EXERCISE REQUIREMENTS
Nothing should differ. Repeat every record as written.

::: SUPPLIED MATERIAL :::

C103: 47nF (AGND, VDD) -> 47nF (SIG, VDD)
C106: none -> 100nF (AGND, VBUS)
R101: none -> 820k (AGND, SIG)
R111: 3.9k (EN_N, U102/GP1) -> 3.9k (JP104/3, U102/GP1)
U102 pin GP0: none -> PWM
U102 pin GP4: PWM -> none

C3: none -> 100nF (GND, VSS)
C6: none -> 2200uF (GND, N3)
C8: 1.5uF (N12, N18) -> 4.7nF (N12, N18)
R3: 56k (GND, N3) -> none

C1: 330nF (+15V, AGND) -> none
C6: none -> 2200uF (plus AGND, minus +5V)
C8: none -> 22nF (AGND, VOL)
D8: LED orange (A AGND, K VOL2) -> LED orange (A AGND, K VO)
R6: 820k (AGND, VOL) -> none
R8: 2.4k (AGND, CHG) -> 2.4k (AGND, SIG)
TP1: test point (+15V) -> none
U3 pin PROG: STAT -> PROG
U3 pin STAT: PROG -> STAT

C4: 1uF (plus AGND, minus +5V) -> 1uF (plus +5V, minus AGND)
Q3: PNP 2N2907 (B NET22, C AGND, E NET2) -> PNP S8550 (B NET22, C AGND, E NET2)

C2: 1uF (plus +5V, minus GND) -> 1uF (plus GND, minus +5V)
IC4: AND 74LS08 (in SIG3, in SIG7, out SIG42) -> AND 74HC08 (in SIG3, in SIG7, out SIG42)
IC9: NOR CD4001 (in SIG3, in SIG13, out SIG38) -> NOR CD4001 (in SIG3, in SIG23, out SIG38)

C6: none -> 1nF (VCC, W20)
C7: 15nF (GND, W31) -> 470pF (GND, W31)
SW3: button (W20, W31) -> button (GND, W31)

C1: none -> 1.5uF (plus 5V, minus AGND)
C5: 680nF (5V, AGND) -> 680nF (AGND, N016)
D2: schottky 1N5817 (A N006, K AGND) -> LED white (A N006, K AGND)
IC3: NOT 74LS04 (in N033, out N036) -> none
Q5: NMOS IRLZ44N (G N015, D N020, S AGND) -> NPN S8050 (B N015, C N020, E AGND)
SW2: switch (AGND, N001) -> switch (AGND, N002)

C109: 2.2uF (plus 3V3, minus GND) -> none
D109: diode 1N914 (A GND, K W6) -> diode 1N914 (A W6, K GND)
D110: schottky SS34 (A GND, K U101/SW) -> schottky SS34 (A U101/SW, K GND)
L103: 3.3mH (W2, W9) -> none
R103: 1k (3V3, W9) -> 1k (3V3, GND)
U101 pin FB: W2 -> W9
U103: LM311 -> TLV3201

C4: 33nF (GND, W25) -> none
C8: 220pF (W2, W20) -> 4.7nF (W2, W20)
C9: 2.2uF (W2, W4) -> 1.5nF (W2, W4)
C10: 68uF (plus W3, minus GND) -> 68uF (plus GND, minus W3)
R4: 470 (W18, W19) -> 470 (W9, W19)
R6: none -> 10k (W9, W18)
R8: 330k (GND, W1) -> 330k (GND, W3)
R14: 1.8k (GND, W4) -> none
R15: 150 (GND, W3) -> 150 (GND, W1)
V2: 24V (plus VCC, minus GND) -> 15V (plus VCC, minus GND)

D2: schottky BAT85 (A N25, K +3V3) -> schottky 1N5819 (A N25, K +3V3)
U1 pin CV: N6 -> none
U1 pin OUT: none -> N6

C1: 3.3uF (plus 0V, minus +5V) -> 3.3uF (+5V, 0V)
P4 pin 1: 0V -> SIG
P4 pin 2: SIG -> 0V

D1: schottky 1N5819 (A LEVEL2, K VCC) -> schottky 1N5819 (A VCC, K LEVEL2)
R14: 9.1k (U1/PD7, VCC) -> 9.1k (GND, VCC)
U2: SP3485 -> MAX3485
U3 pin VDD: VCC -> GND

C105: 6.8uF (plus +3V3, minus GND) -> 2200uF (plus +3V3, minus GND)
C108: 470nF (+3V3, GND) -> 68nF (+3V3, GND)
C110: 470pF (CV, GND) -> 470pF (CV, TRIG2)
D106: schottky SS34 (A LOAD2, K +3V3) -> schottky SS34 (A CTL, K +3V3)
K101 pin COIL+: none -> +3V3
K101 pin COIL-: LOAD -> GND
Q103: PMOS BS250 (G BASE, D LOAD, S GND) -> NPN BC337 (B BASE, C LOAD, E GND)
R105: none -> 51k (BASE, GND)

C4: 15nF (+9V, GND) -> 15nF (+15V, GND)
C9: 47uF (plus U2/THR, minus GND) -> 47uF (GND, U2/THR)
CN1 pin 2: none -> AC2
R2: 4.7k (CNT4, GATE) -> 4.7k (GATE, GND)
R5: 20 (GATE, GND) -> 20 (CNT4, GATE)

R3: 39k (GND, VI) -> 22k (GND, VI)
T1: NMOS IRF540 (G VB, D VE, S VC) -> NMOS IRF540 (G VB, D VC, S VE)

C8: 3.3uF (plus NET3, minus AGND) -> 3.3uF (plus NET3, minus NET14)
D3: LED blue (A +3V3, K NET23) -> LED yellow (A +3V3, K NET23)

:::

OUTPUT FOR THIS TASK
C103: 47nF (AGND, VDD) -> 47nF (SIG, VDD)
C106: none -> 100nF (AGND, VBUS)
R101: none -> 820k (AGND, SIG)
R111: 3.9k (EN_N, U102/GP1) -> 3.9k (JP104/3, U102/GP1)
U102 pin GP0: none -> PWM
U102 pin GP4: PWM -> none

C3: none -> 100nF (GND, VSS)
C6: none -> 2200uF (GND, N3)
C8: 1.5uF (N12, N18) -> 4.7nF (N12, N18)
R3: 56k (GND, N3) -> none

C1: 330nF (+15V, AGND) -> none
C6: none -> 2200uF (plus AGND, minus +5V)
C8: none -> 22nF (AGND, VOL)
D8: LED orange (A AGND, K VOL2) -> LED orange (A AGND, K VO)
R6: 820k (AGND, VOL) -> none
R8: 2.4k (AGND, CHG) -> 2.4k (AGND, SIG)
TP1: test point (+15V) -> none
U3 pin PROG: STAT -> PROG
U3 pin STAT: PROG -> STAT

C4: 1uF (plus AGND, minus +5V) -> 1uF (plus +5V, minus AGND)
Q3: PNP 2N2907 (B NET22, C AGND, E NET2) -> PNP S8550 (B NET22, C AGND, E NET2)

C2: 1uF (plus +5V, minus GND) -> 1uF (plus GND, minus +5V)
IC4: AND 74LS08 (in SIG3, in SIG7, out SIG42) -> AND 74HC08 (in SIG3, in SIG7, out SIG42)
IC9: NOR CD4001 (in SIG3, in SIG13, out SIG38) -> NOR CD4001 (in SIG3, in SIG23, out SIG38)

C6: none -> 1nF (VCC, W20)
C7: 15nF (GND, W31) -> 470pF (GND, W31)
SW3: button (W20, W31) -> button (GND, W31)

C1: none -> 1.5uF (plus 5V, minus AGND)
C5: 680nF (5V, AGND) -> 680nF (AGND, N016)
D2: schottky 1N5817 (A N006, K AGND) -> LED white (A N006, K AGND)
IC3: NOT 74LS04 (in N033, out N036) -> none
Q5: NMOS IRLZ44N (G N015, D N020, S AGND) -> NPN S8050 (B N015, C N020, E AGND)
SW2: switch (AGND, N001) -> switch (AGND, N002)

C109: 2.2uF (plus 3V3, minus GND) -> none
D109: diode 1N914 (A GND, K W6) -> diode 1N914 (A W6, K GND)
D110: schottky SS34 (A GND, K U101/SW) -> schottky SS34 (A U101/SW, K GND)
L103: 3.3mH (W2, W9) -> none
R103: 1k (3V3, W9) -> 1k (3V3, GND)
U101 pin FB: W2 -> W9
U103: LM311 -> TLV3201

C4: 33nF (GND, W25) -> none
C8: 220pF (W2, W20) -> 4.7nF (W2, W20)
C9: 2.2uF (W2, W4) -> 1.5nF (W2, W4)
C10: 68uF (plus W3, minus GND) -> 68uF (plus GND, minus W3)
R4: 470 (W18, W19) -> 470 (W9, W19)
R6: none -> 10k (W9, W18)
R8: 330k (GND, W1) -> 330k (GND, W3)
R14: 1.8k (GND, W4) -> none
R15: 150 (GND, W3) -> 150 (GND, W1)
V2: 24V (plus VCC, minus GND) -> 15V (plus VCC, minus GND)

D2: schottky BAT85 (A N25, K +3V3) -> schottky 1N5819 (A N25, K +3V3)
U1 pin CV: N6 -> none
U1 pin OUT: none -> N6

C1: 3.3uF (plus 0V, minus +5V) -> 3.3uF (+5V, 0V)
P4 pin 1: 0V -> SIG
P4 pin 2: SIG -> 0V

D1: schottky 1N5819 (A LEVEL2, K VCC) -> schottky 1N5819 (A VCC, K LEVEL2)
R14: 9.1k (U1/PD7, VCC) -> 9.1k (GND, VCC)
U2: SP3485 -> MAX3485
U3 pin VDD: VCC -> GND

C105: 6.8uF (plus +3V3, minus GND) -> 2200uF (plus +3V3, minus GND)
C108: 470nF (+3V3, GND) -> 68nF (+3V3, GND)
C110: 470pF (CV, GND) -> 470pF (CV, TRIG2)
D106: schottky SS34 (A LOAD2, K +3V3) -> schottky SS34 (A CTL, K +3V3)
K101 pin COIL+: none -> +3V3
K101 pin COIL-: LOAD -> GND
Q103: PMOS BS250 (G BASE, D LOAD, S GND) -> NPN BC337 (B BASE, C LOAD, E GND)
R105: none -> 51k (BASE, GND)

C4: 15nF (+9V, GND) -> 15nF (+15V, GND)
C9: 47uF (plus U2/THR, minus GND) -> 47uF (GND, U2/THR)
CN1 pin 2: none -> AC2
R2: 4.7k (CNT4, GATE) -> 4.7k (GATE, GND)
R5: 20 (GATE, GND) -> 20 (CNT4, GATE)

R3: 39k (GND, VI) -> 22k (GND, VI)
T1: NMOS IRF540 (G VB, D VE, S VC) -> NMOS IRF540 (G VB, D VC, S VE)

C8: 3.3uF (plus NET3, minus AGND) -> 3.3uF (plus NET3, minus NET14)
D3: LED blue (A +3V3, K NET23) -> LED yellow (A +3V3, K NET23)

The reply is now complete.